▸ Activity
Print word for word whatever lies between the first line of the material and the line holding "rose-pink pot (372,288,100,86)", both included, and omit all pictures.

▸ Study material
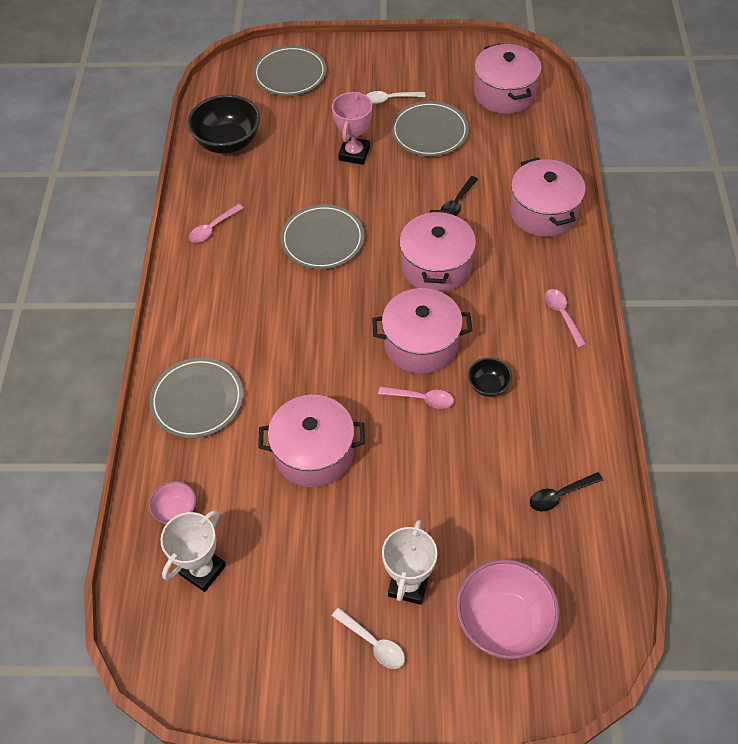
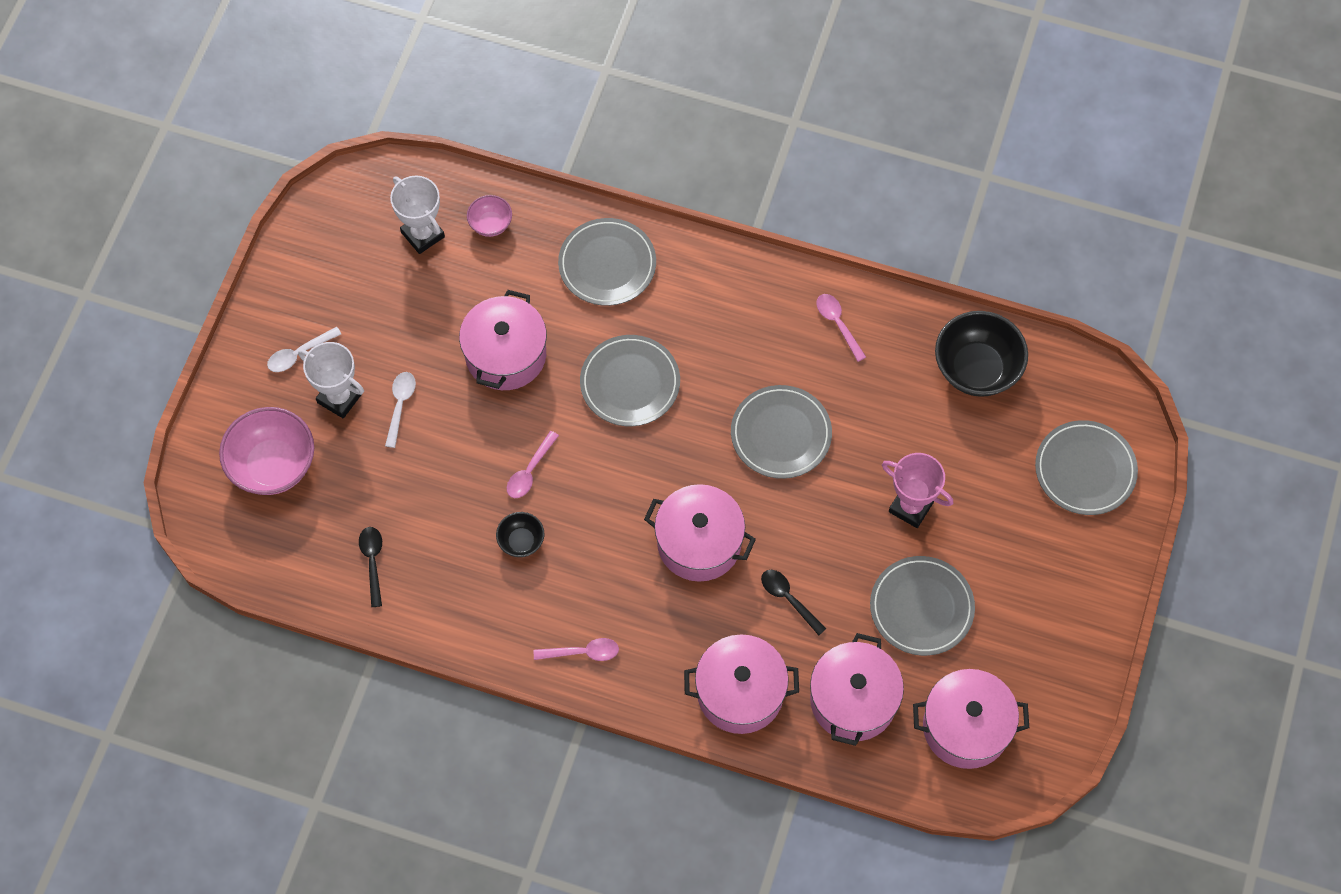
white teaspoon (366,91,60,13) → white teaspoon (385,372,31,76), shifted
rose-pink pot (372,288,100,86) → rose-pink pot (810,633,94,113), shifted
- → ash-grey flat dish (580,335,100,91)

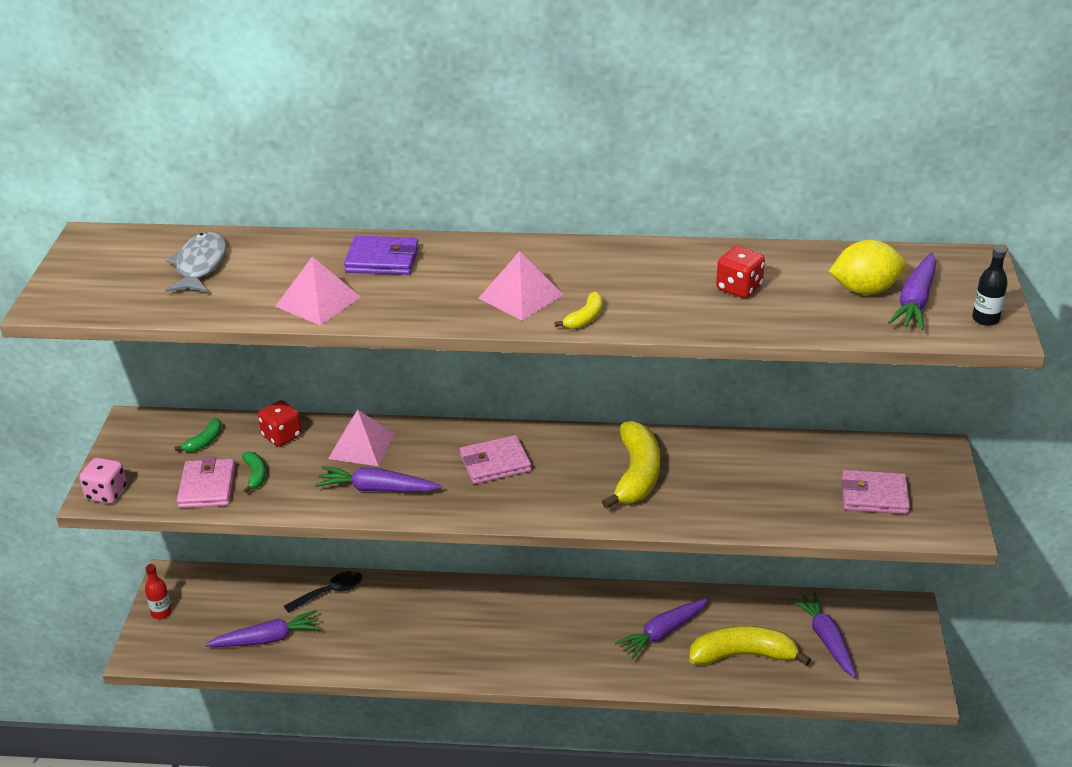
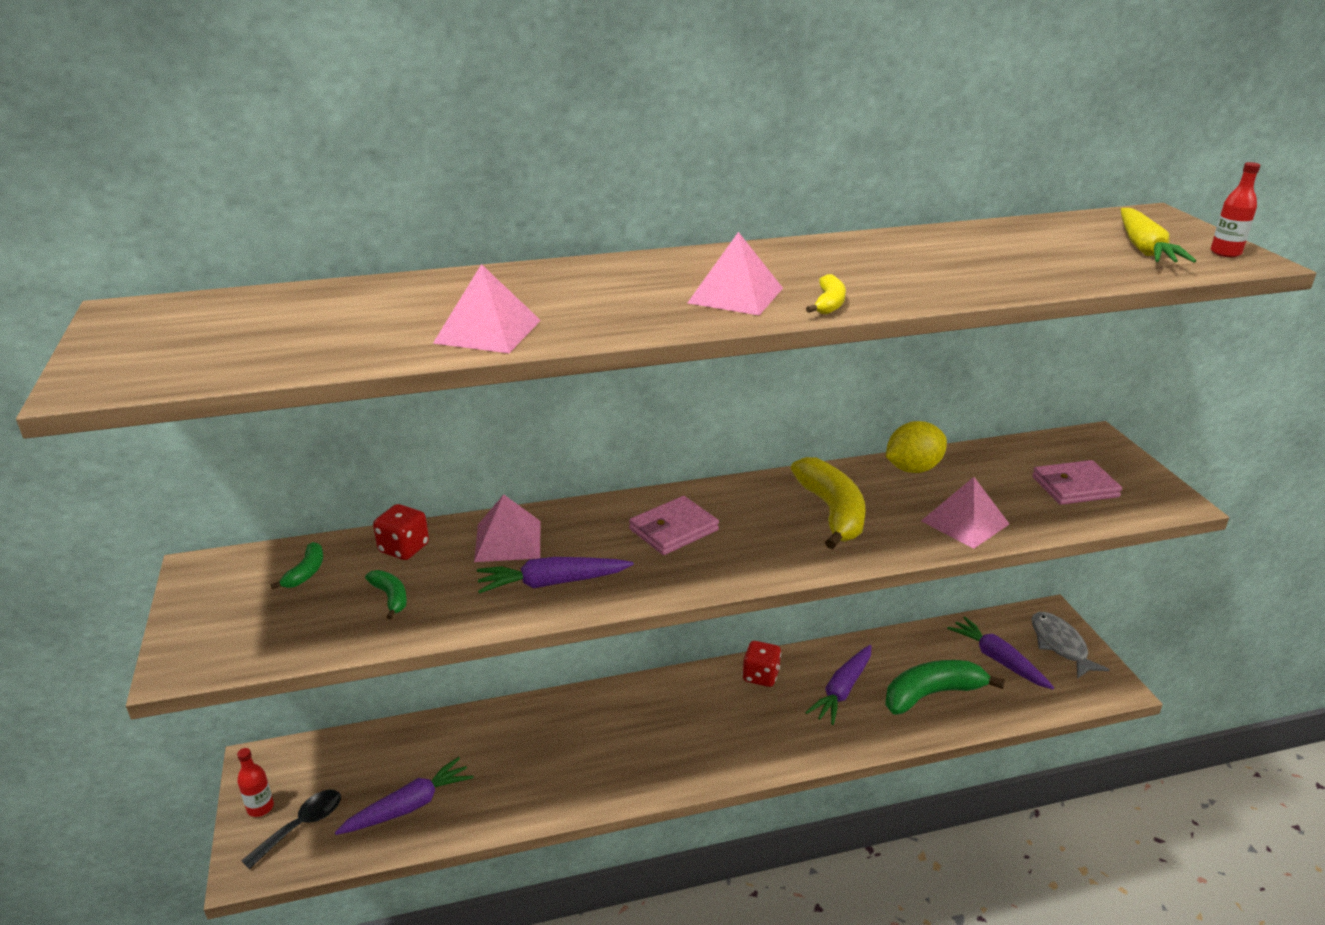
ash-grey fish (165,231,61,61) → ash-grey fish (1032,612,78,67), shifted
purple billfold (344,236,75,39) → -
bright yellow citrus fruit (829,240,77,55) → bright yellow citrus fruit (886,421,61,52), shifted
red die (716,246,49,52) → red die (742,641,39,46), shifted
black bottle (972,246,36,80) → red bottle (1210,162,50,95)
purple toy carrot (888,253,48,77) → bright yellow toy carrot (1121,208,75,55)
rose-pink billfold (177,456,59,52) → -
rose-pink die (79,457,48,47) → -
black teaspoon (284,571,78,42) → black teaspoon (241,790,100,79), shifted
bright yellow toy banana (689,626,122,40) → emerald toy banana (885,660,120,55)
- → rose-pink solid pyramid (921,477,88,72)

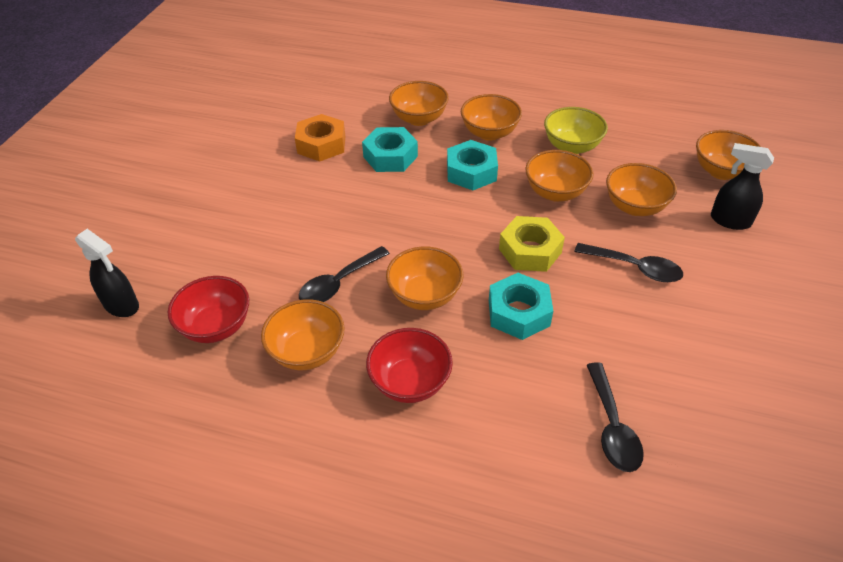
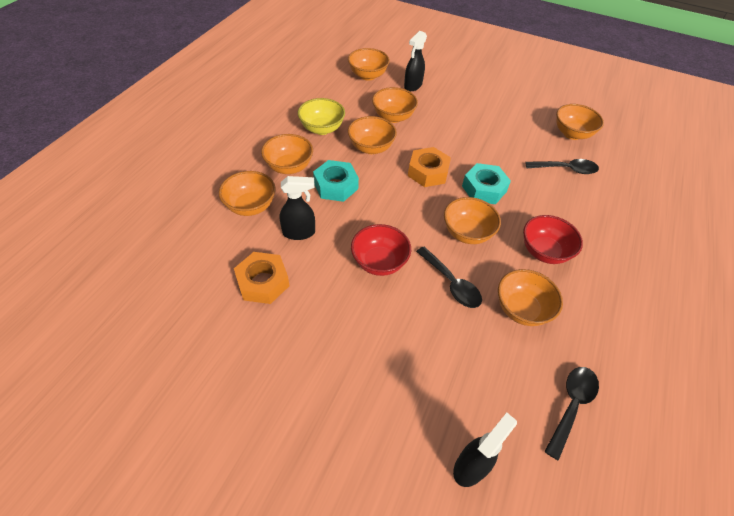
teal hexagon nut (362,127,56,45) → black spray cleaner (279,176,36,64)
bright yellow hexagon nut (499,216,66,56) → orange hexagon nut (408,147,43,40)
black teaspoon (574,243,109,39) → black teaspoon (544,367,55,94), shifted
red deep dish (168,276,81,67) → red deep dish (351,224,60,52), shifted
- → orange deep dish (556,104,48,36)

▸ Answer section
white teaspoon (366,91,60,13) → white teaspoon (385,372,31,76), shifted
rose-pink pot (372,288,100,86) → rose-pink pot (810,633,94,113), shifted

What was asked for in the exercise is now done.